Records for the task
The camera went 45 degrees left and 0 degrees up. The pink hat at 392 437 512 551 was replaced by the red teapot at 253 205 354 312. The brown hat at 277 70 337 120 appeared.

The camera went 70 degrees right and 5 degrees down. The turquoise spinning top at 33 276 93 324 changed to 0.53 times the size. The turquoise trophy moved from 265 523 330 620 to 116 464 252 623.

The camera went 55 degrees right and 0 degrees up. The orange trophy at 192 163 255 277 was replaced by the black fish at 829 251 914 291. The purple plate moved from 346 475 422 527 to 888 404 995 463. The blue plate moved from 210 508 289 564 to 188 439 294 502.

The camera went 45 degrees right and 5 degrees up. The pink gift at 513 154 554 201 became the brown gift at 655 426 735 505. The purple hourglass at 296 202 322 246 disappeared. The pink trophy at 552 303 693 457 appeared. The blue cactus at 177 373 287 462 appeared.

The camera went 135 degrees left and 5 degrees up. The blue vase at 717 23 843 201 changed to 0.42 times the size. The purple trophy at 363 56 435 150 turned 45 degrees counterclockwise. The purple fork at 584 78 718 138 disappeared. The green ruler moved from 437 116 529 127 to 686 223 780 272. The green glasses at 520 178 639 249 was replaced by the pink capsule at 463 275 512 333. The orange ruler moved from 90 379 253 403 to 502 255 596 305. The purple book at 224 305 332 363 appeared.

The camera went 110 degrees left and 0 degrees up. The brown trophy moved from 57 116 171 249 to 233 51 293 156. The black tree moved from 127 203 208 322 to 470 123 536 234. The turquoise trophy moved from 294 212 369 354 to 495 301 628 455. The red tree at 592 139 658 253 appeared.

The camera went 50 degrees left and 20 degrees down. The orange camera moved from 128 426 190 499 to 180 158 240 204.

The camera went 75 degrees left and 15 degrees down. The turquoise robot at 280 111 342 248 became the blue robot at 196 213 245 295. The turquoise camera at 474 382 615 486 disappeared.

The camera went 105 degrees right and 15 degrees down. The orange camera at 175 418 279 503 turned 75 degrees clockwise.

Assignment
All of the material above should be set down again, unaltered.

Answer below
The camera went 45 degrees left and 0 degrees up. The pink hat at 392 437 512 551 was replaced by the red teapot at 253 205 354 312. The brown hat at 277 70 337 120 appeared.

The camera went 70 degrees right and 5 degrees down. The turquoise spinning top at 33 276 93 324 changed to 0.53 times the size. The turquoise trophy moved from 265 523 330 620 to 116 464 252 623.

The camera went 55 degrees right and 0 degrees up. The orange trophy at 192 163 255 277 was replaced by the black fish at 829 251 914 291. The purple plate moved from 346 475 422 527 to 888 404 995 463. The blue plate moved from 210 508 289 564 to 188 439 294 502.

The camera went 45 degrees right and 5 degrees up. The pink gift at 513 154 554 201 became the brown gift at 655 426 735 505. The purple hourglass at 296 202 322 246 disappeared. The pink trophy at 552 303 693 457 appeared. The blue cactus at 177 373 287 462 appeared.

The camera went 135 degrees left and 5 degrees up. The blue vase at 717 23 843 201 changed to 0.42 times the size. The purple trophy at 363 56 435 150 turned 45 degrees counterclockwise. The purple fork at 584 78 718 138 disappeared. The green ruler moved from 437 116 529 127 to 686 223 780 272. The green glasses at 520 178 639 249 was replaced by the pink capsule at 463 275 512 333. The orange ruler moved from 90 379 253 403 to 502 255 596 305. The purple book at 224 305 332 363 appeared.

The camera went 110 degrees left and 0 degrees up. The brown trophy moved from 57 116 171 249 to 233 51 293 156. The black tree moved from 127 203 208 322 to 470 123 536 234. The turquoise trophy moved from 294 212 369 354 to 495 301 628 455. The red tree at 592 139 658 253 appeared.

The camera went 50 degrees left and 20 degrees down. The orange camera moved from 128 426 190 499 to 180 158 240 204.

The camera went 75 degrees left and 15 degrees down. The turquoise robot at 280 111 342 248 became the blue robot at 196 213 245 295. The turquoise camera at 474 382 615 486 disappeared.

The camera went 105 degrees right and 15 degrees down. The orange camera at 175 418 279 503 turned 75 degrees clockwise.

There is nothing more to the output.